**EXERCISE DESCRIPTION**
Word for word, output every line of the material below, minus pictures.

**THE DATA**
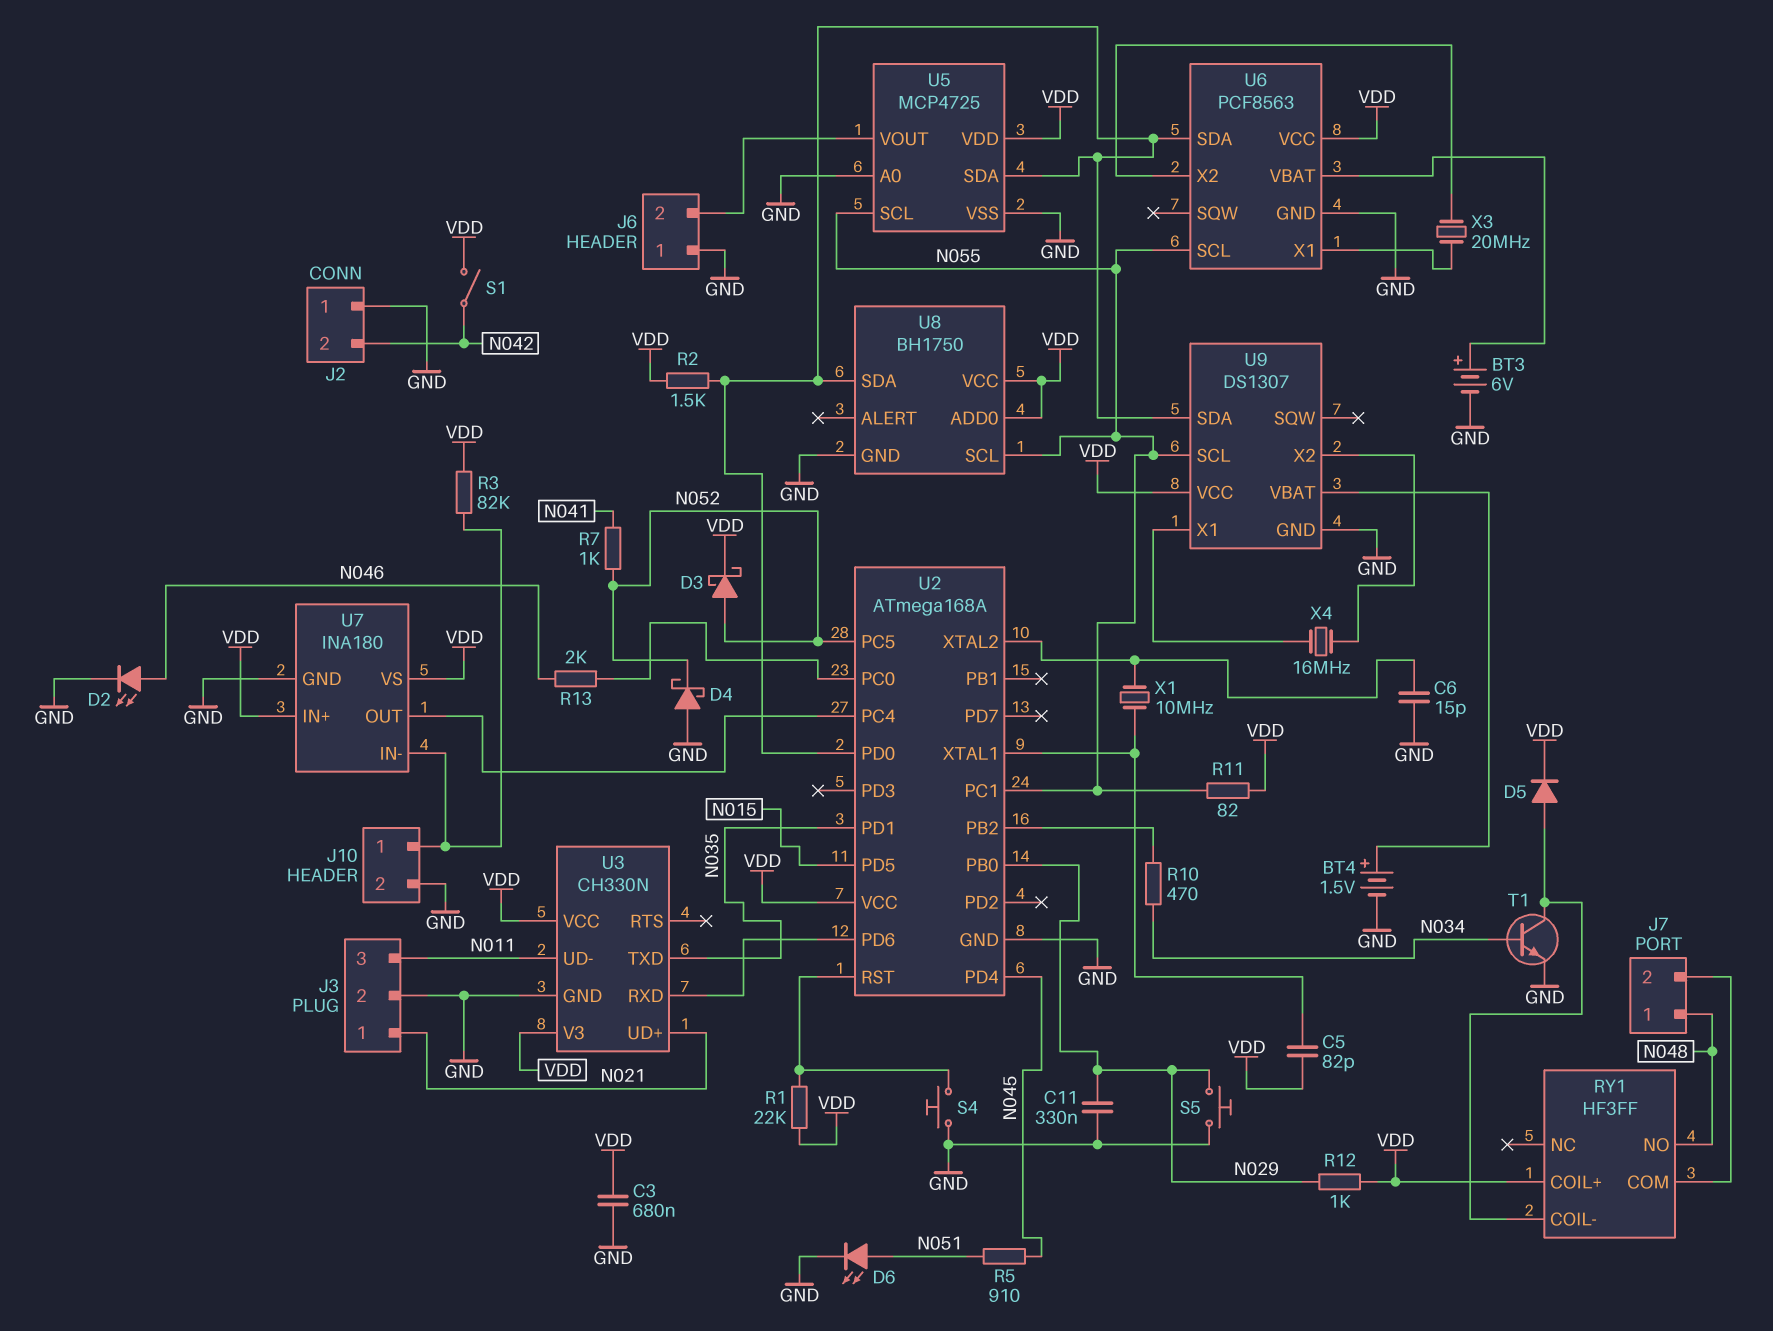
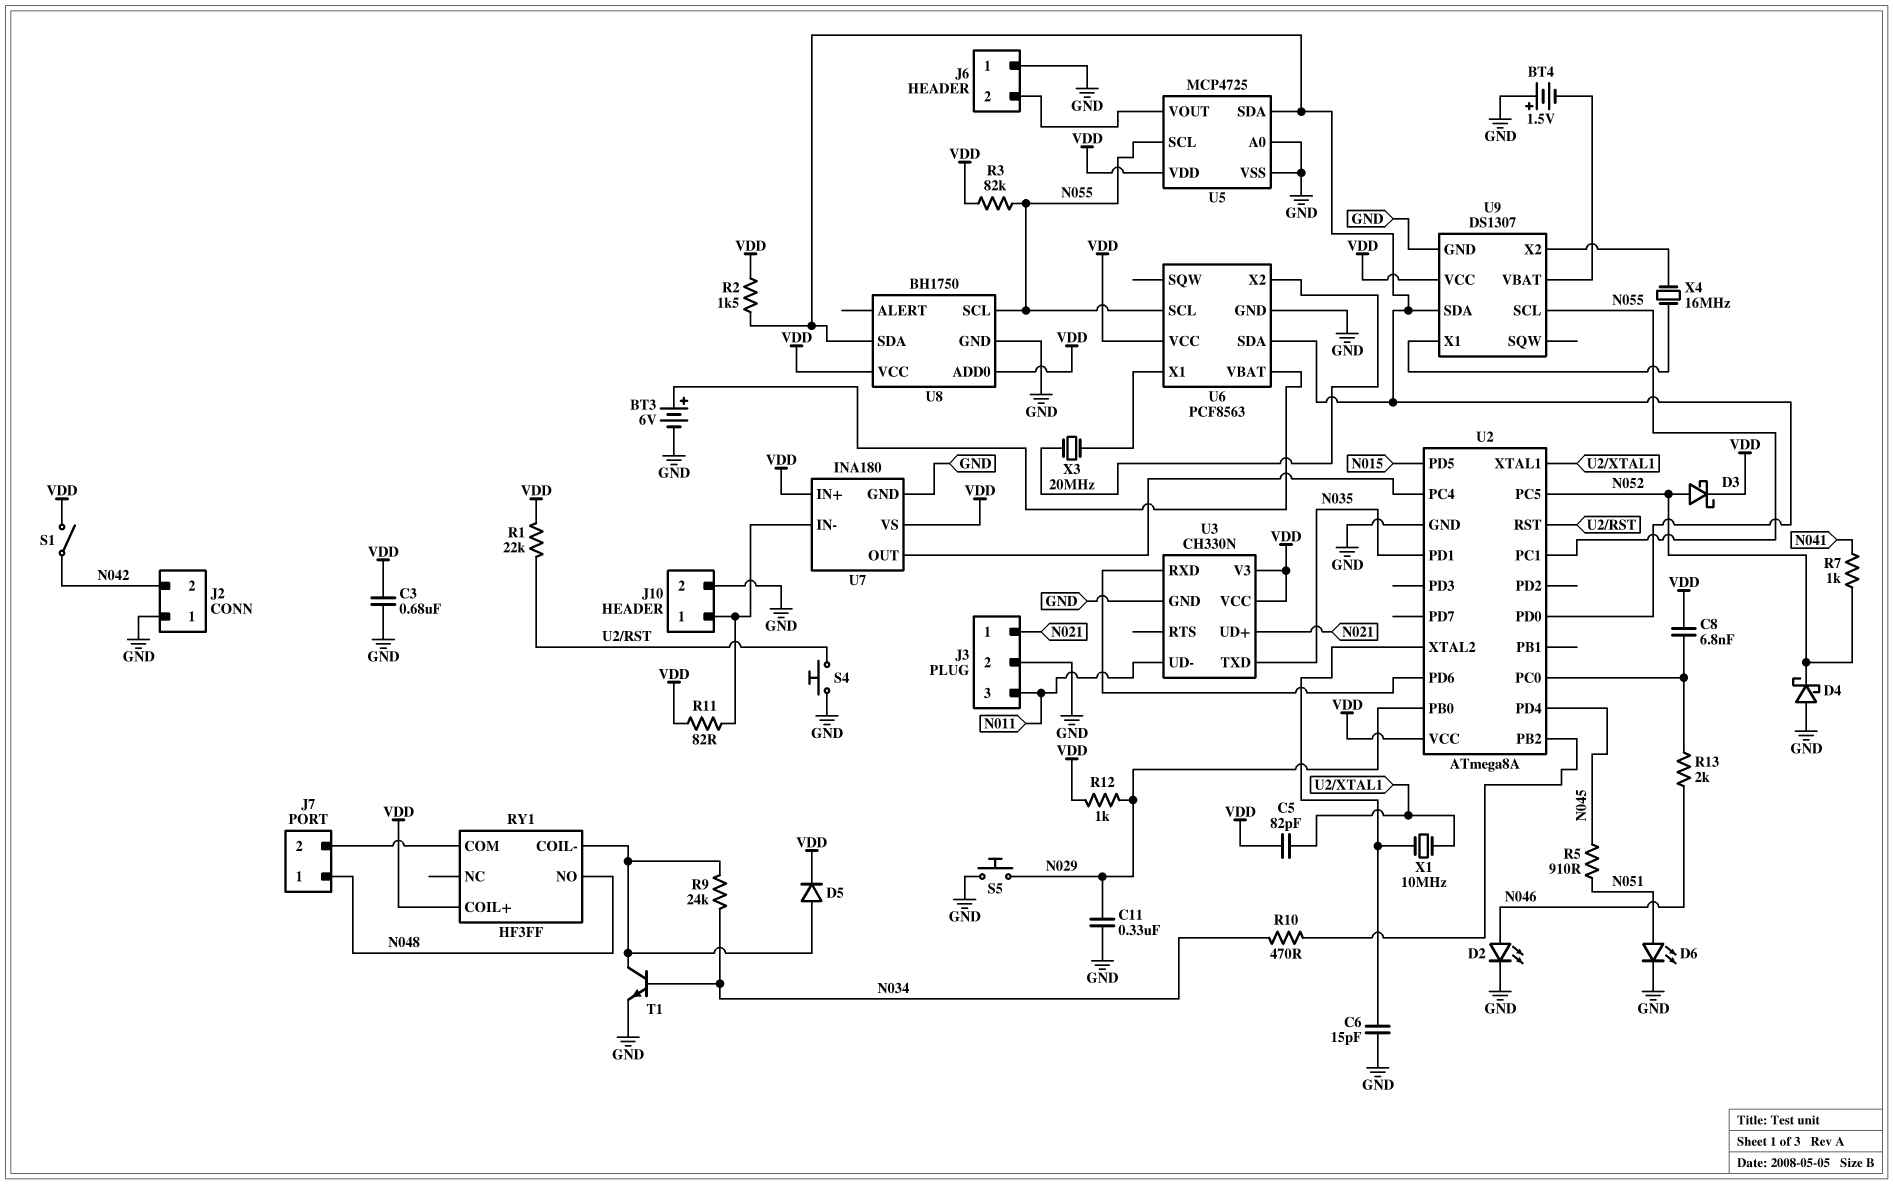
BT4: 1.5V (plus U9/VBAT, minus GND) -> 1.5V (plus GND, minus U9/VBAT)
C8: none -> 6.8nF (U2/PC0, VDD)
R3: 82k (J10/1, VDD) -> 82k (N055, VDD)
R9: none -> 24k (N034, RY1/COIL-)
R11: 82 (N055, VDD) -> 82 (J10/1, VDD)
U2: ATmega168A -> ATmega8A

**EXERCISE ANSWER**
BT4: 1.5V (plus U9/VBAT, minus GND) -> 1.5V (plus GND, minus U9/VBAT)
C8: none -> 6.8nF (U2/PC0, VDD)
R3: 82k (J10/1, VDD) -> 82k (N055, VDD)
R9: none -> 24k (N034, RY1/COIL-)
R11: 82 (N055, VDD) -> 82 (J10/1, VDD)
U2: ATmega168A -> ATmega8A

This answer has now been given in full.